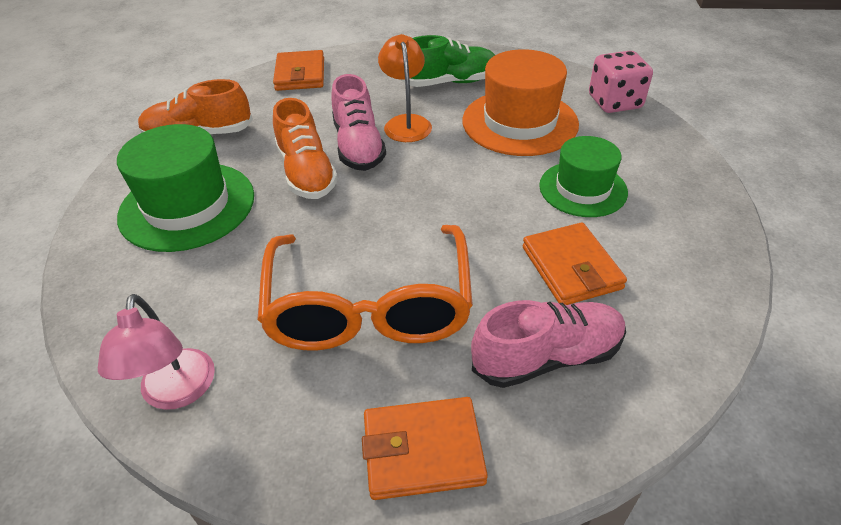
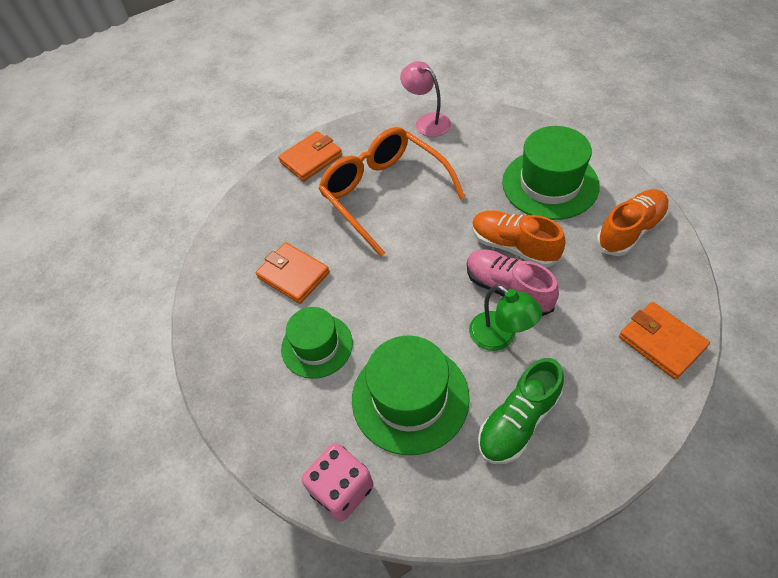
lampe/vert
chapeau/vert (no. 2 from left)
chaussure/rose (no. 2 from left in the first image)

Problem
Could you copy out every line in the material above that contains the string "left"?

Result for this task
chapeau/vert (no. 2 from left)
chaussure/rose (no. 2 from left in the first image)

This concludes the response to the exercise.